• _Problem_
Below are lines of data; restate word for word those running from the line containing "LCD1 pin VCC: 3V3 -> GND" to the line containing "LCD2 pin SDA: D10 -> D1", inclusive, and no others.
---------- Information shown
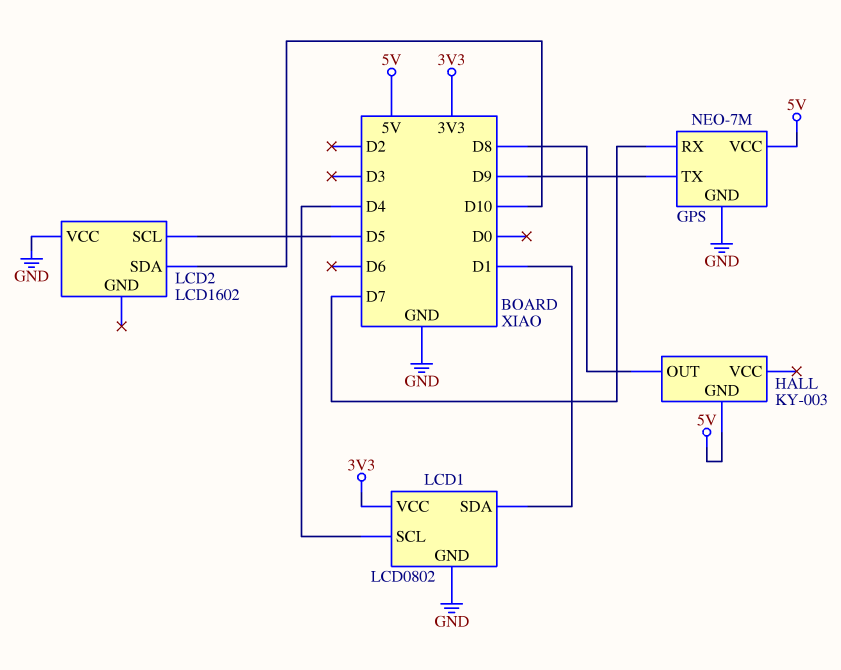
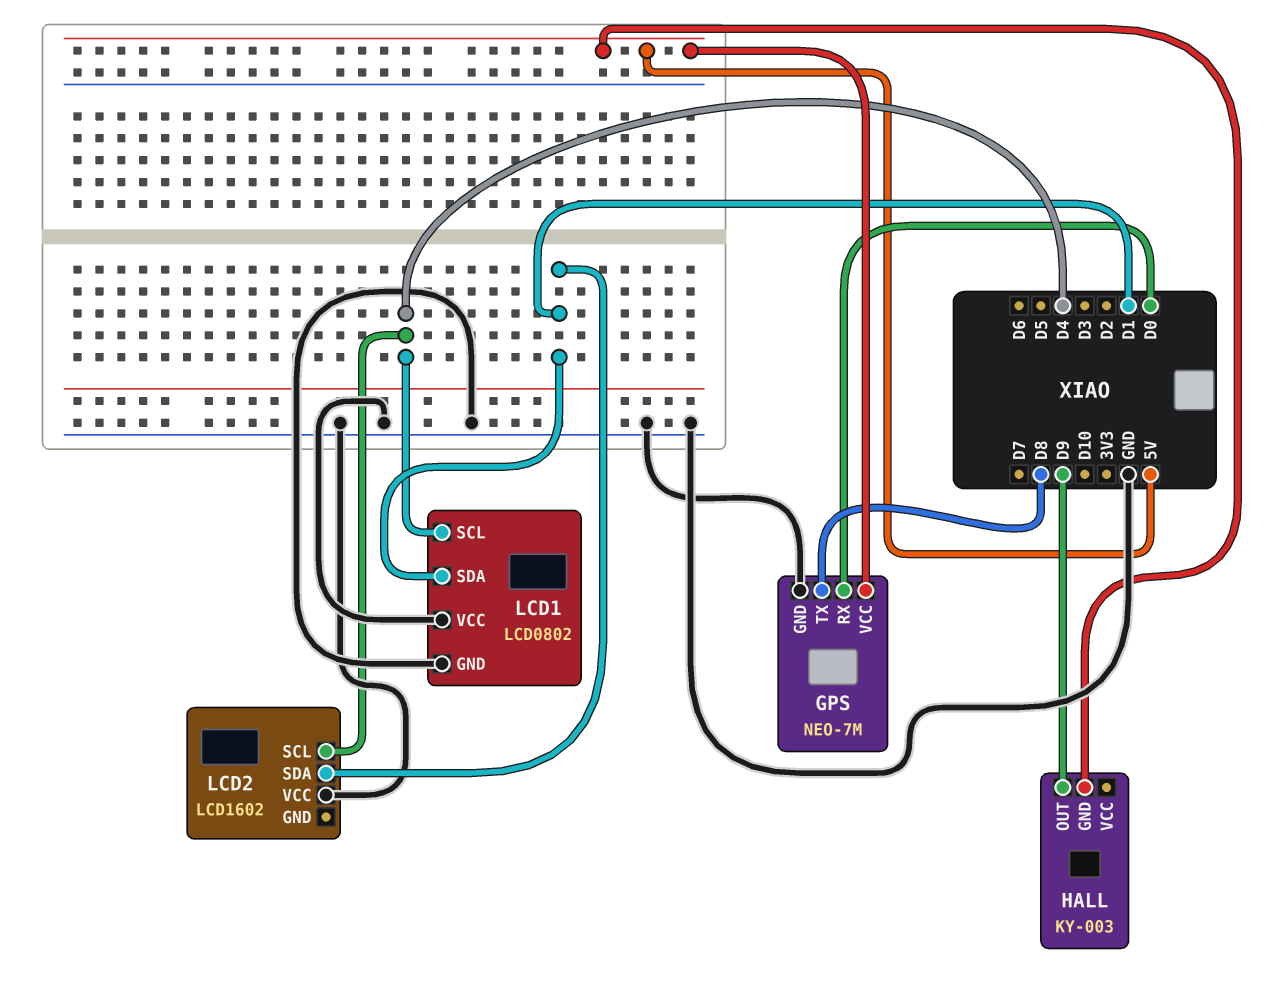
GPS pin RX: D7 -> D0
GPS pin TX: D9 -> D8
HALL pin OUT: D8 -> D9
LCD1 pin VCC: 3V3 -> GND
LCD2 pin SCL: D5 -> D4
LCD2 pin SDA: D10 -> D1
--------------------
---------- Information shown
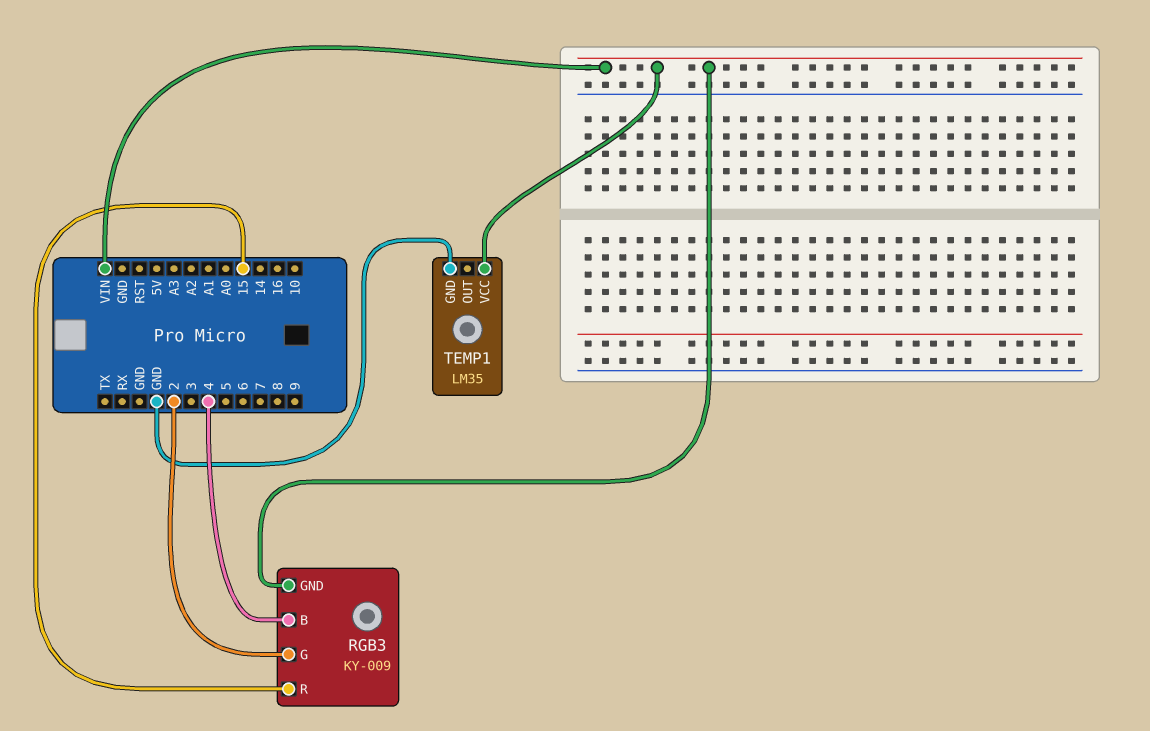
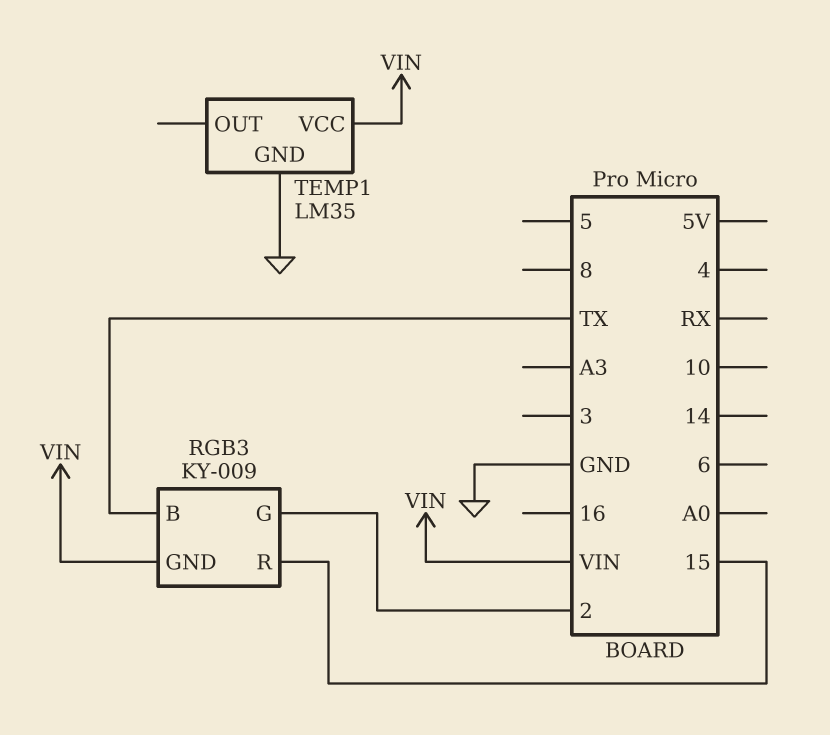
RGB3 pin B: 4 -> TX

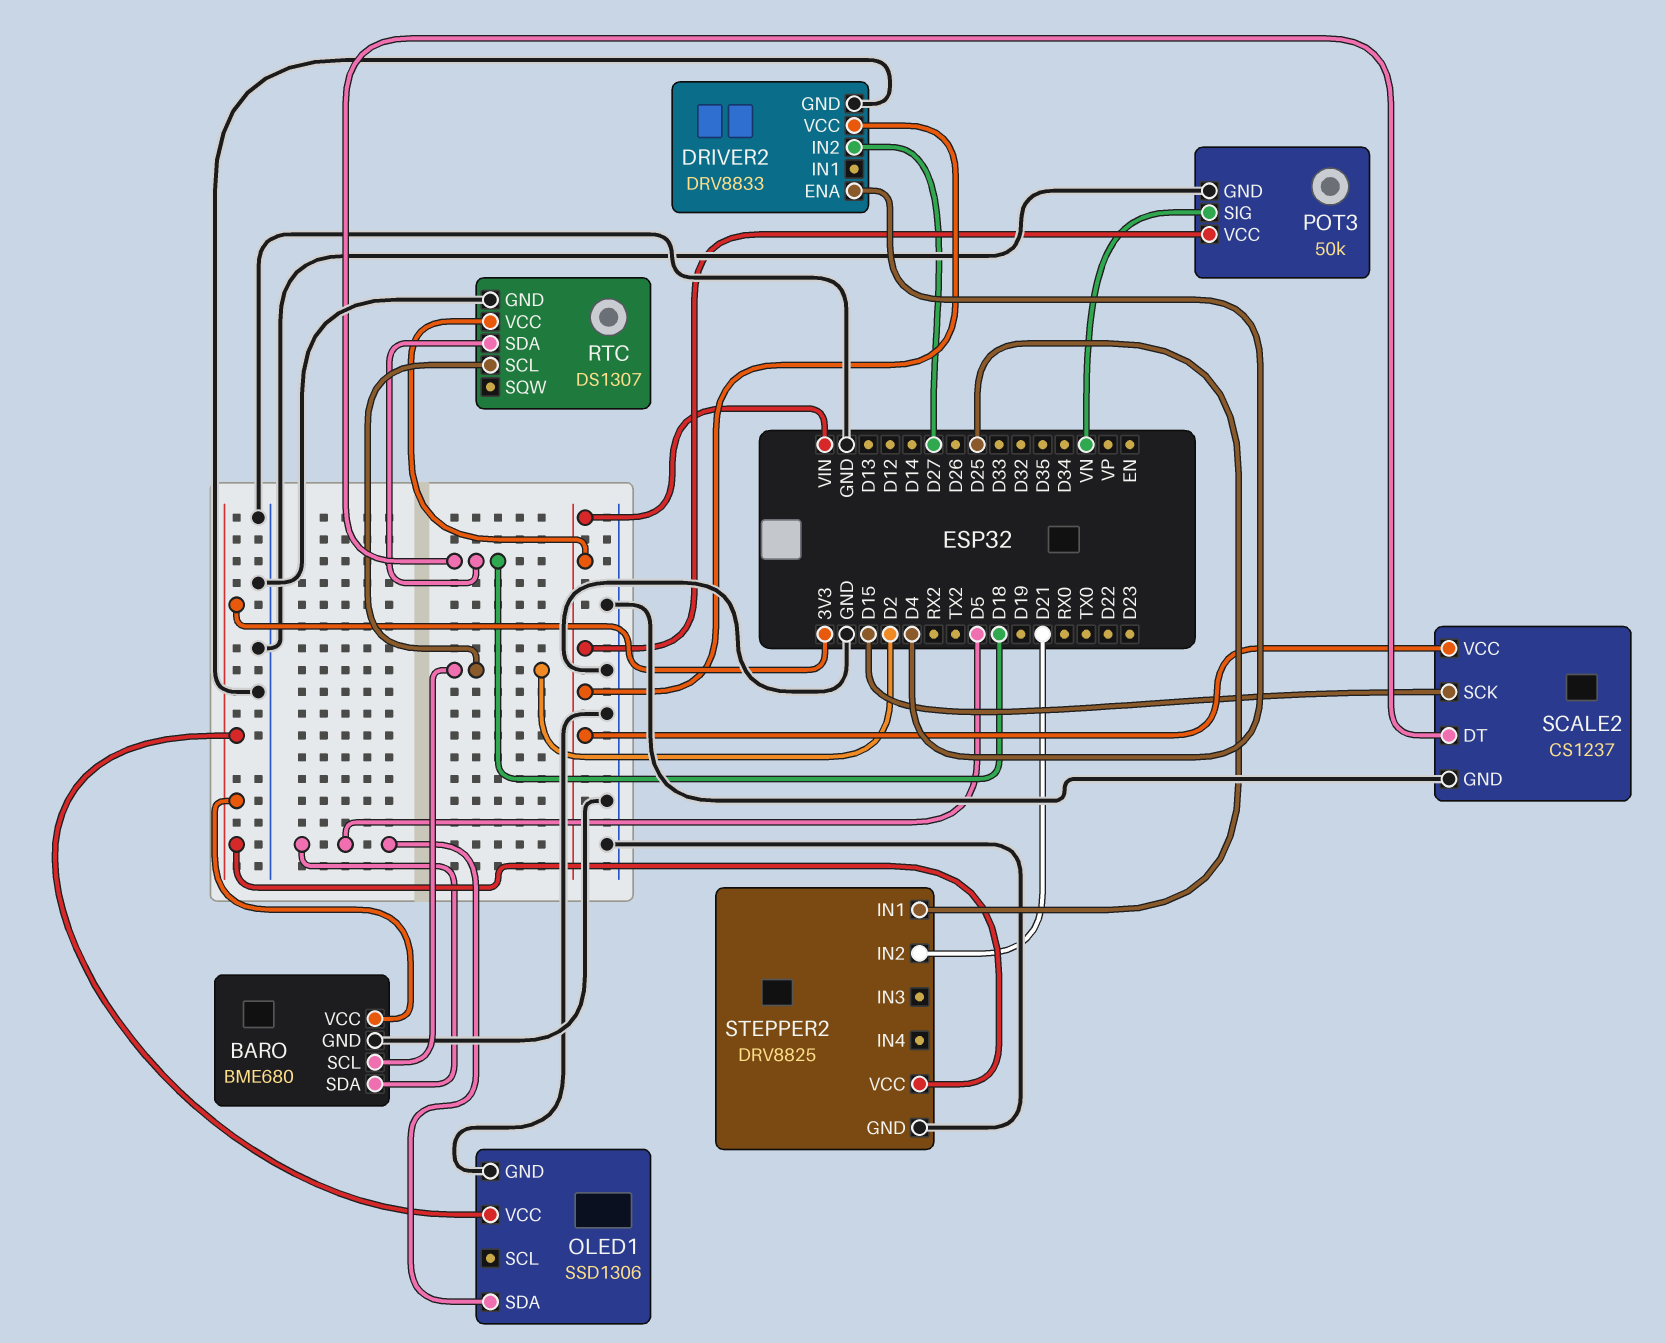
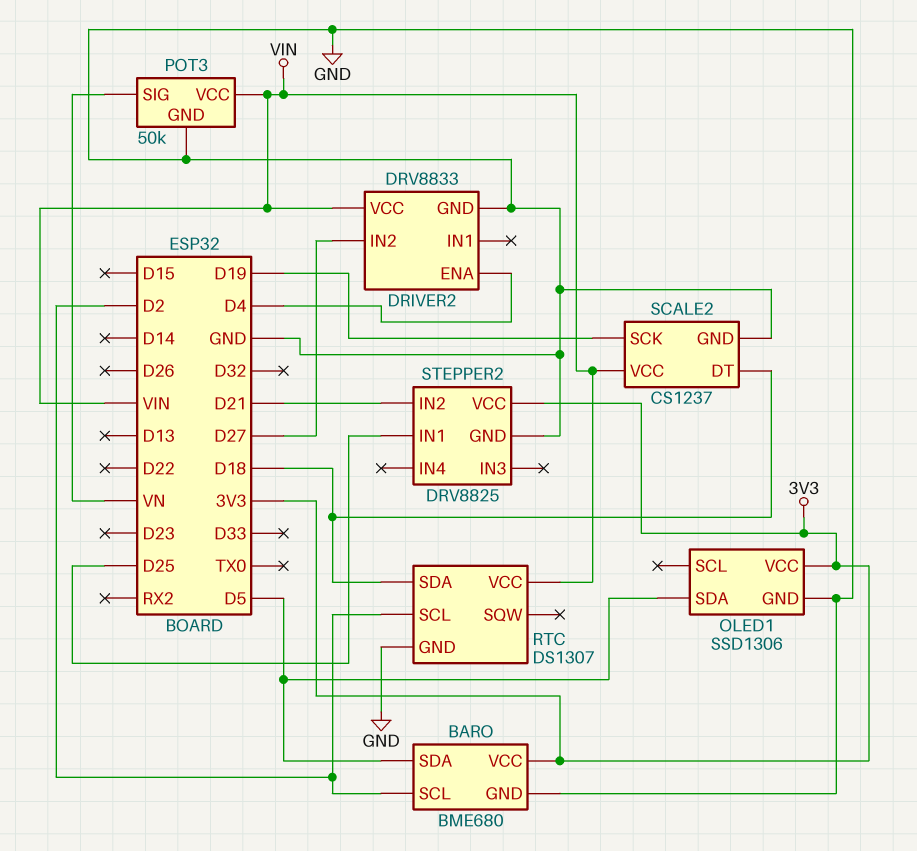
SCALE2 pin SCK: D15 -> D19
--------------------
---------- Information shown
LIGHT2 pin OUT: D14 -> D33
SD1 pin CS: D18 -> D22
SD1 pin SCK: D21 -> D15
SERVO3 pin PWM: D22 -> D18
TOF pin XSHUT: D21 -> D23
--------------------
• _Answer_
LCD1 pin VCC: 3V3 -> GND
LCD2 pin SCL: D5 -> D4
LCD2 pin SDA: D10 -> D1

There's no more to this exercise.